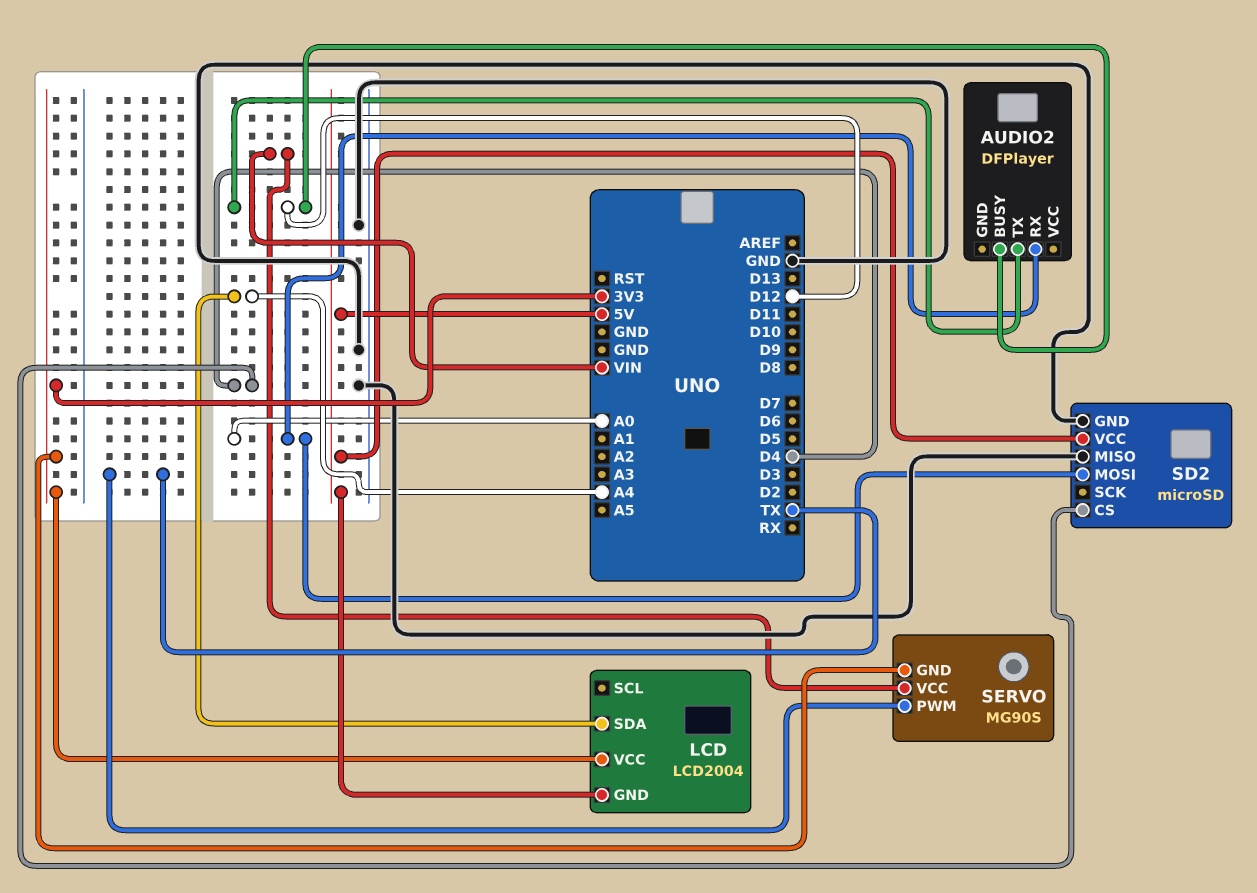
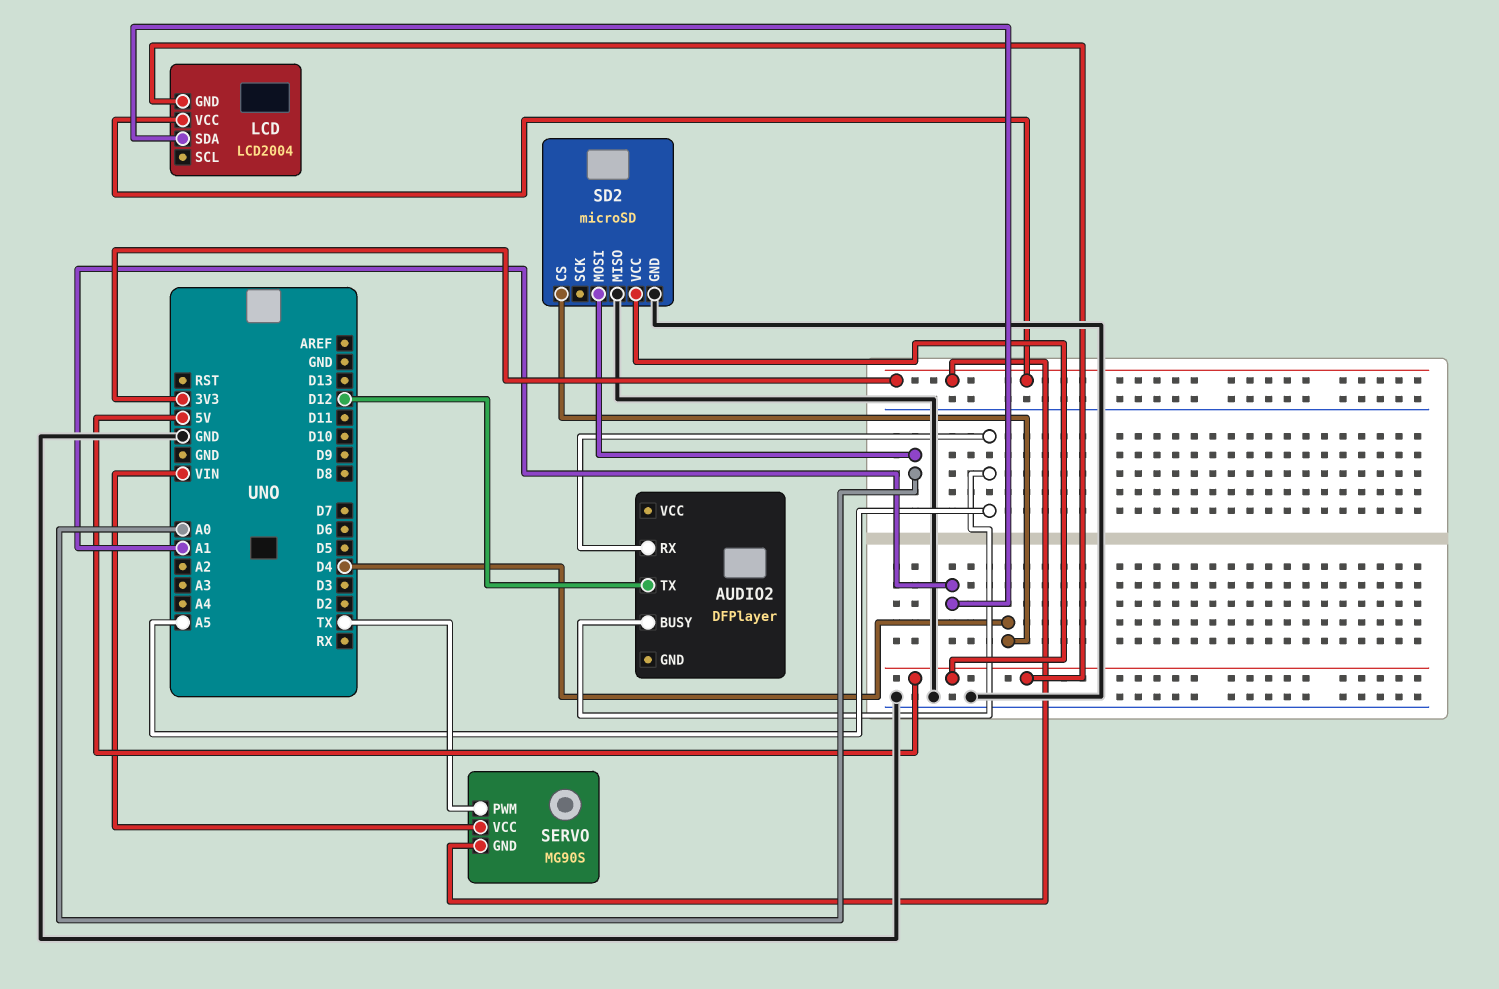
AUDIO2 pin BUSY: D12 -> A5
AUDIO2 pin RX: A0 -> A5
LCD pin SDA: A4 -> A1

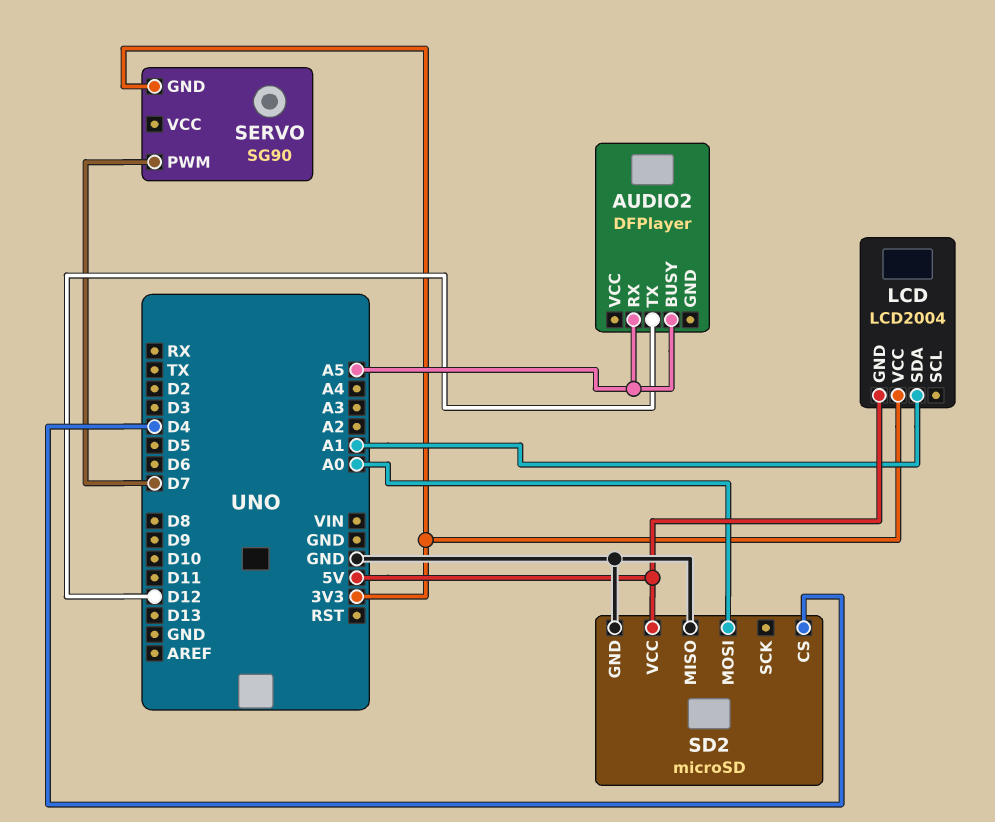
SERVO: MG90S -> SG90
SERVO pin PWM: TX -> D7
SERVO pin VCC: VIN -> none

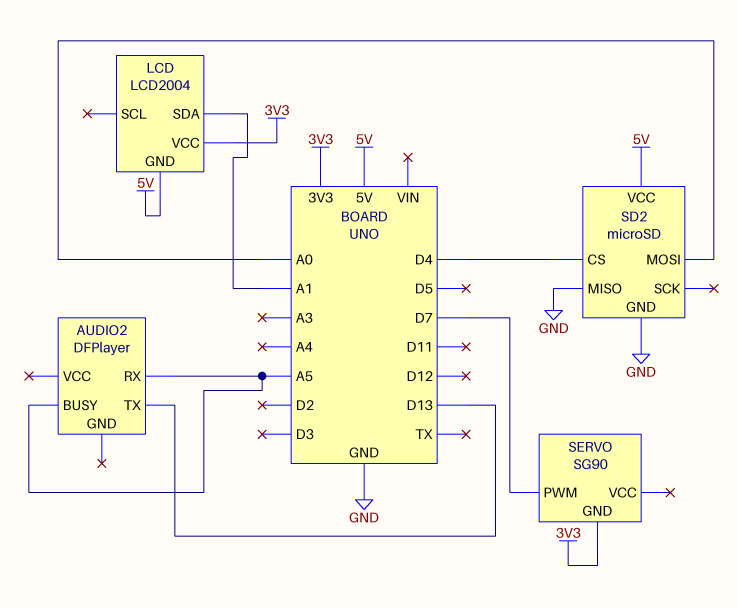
AUDIO2 pin TX: D12 -> D13

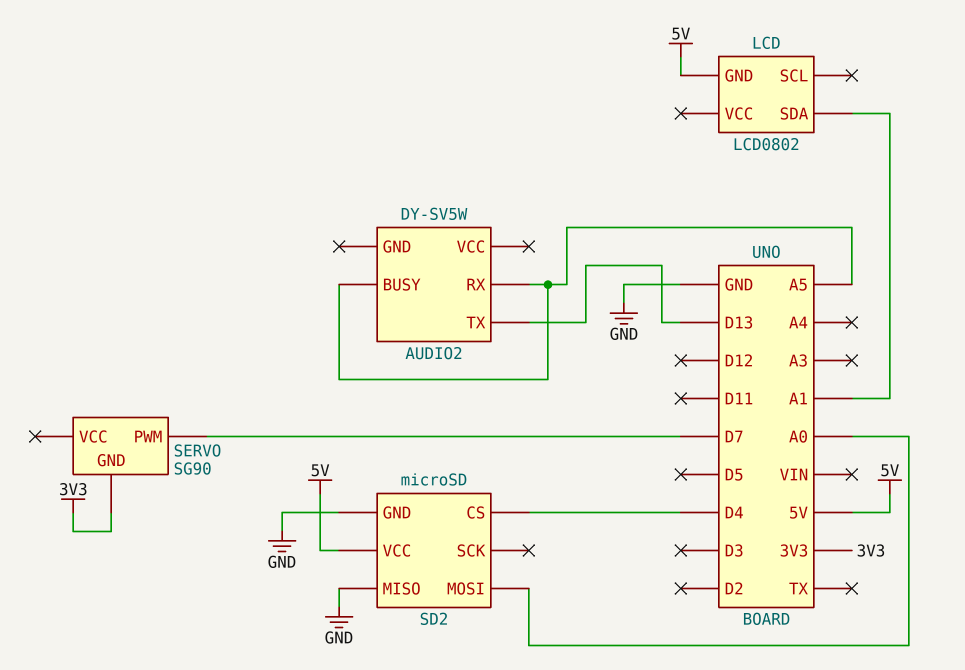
AUDIO2: DFPlayer -> DY-SV5W
LCD: LCD2004 -> LCD0802
LCD pin VCC: 3V3 -> none

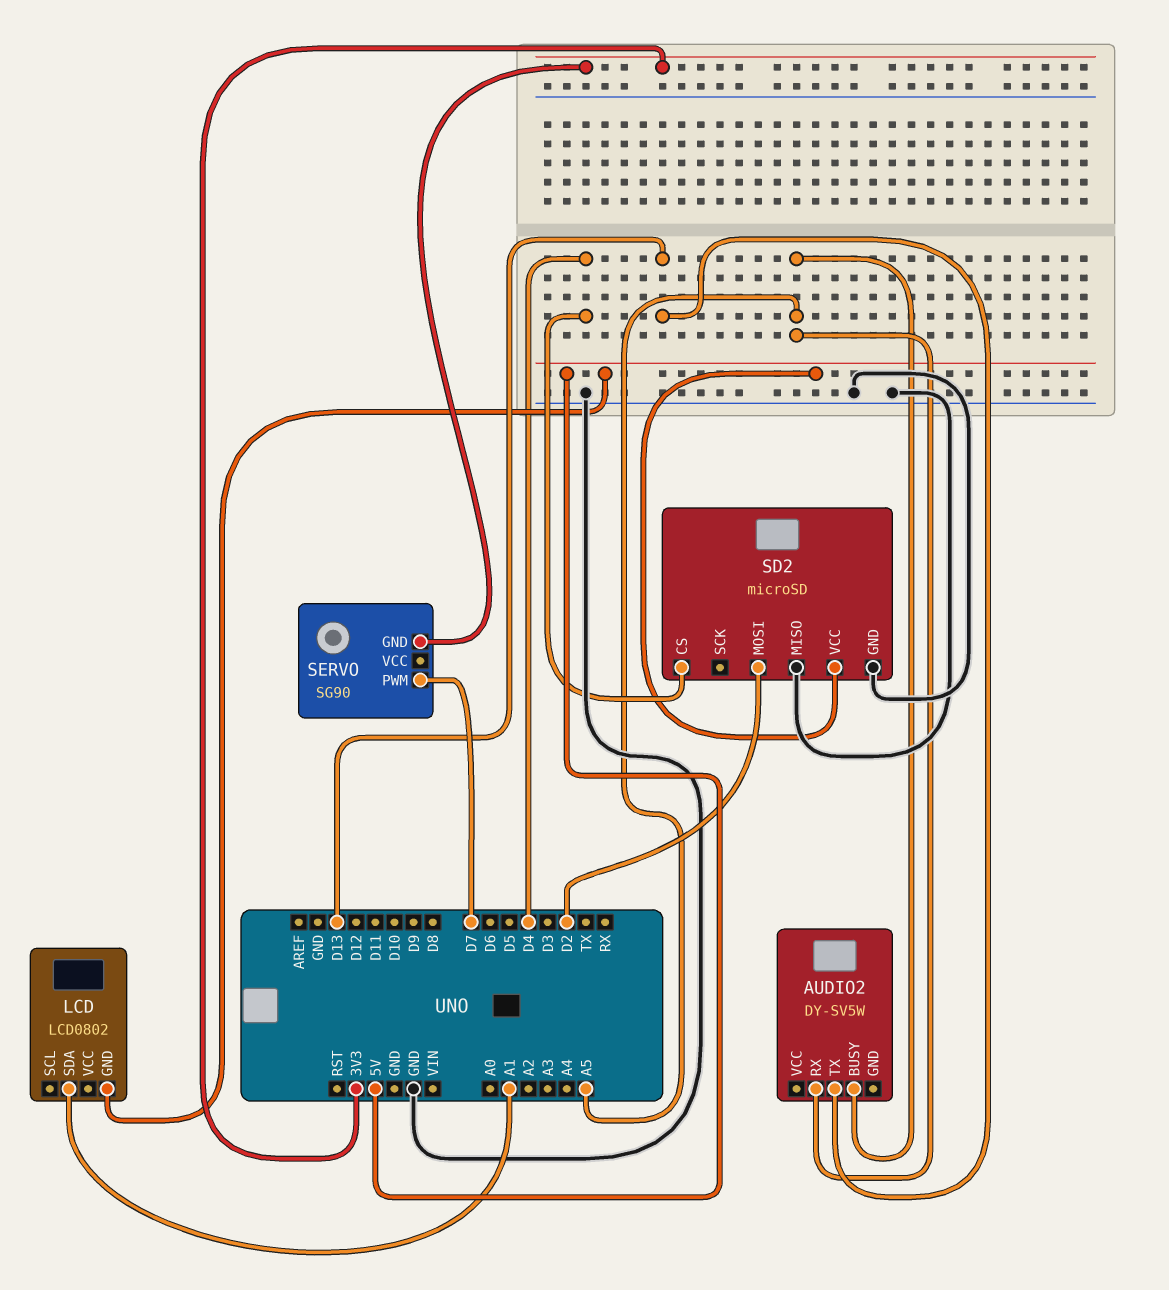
SD2 pin MOSI: A0 -> D2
--
Aim of the exercise:
Can you quote exactly, and only, the lines from the one containing "AUDIO2: DFPlayer -> DY-SV5W" through the last line of the records above, keeping both ends and leaving out any pictures?

Exercise solution:
AUDIO2: DFPlayer -> DY-SV5W
LCD: LCD2004 -> LCD0802
LCD pin VCC: 3V3 -> none

SD2 pin MOSI: A0 -> D2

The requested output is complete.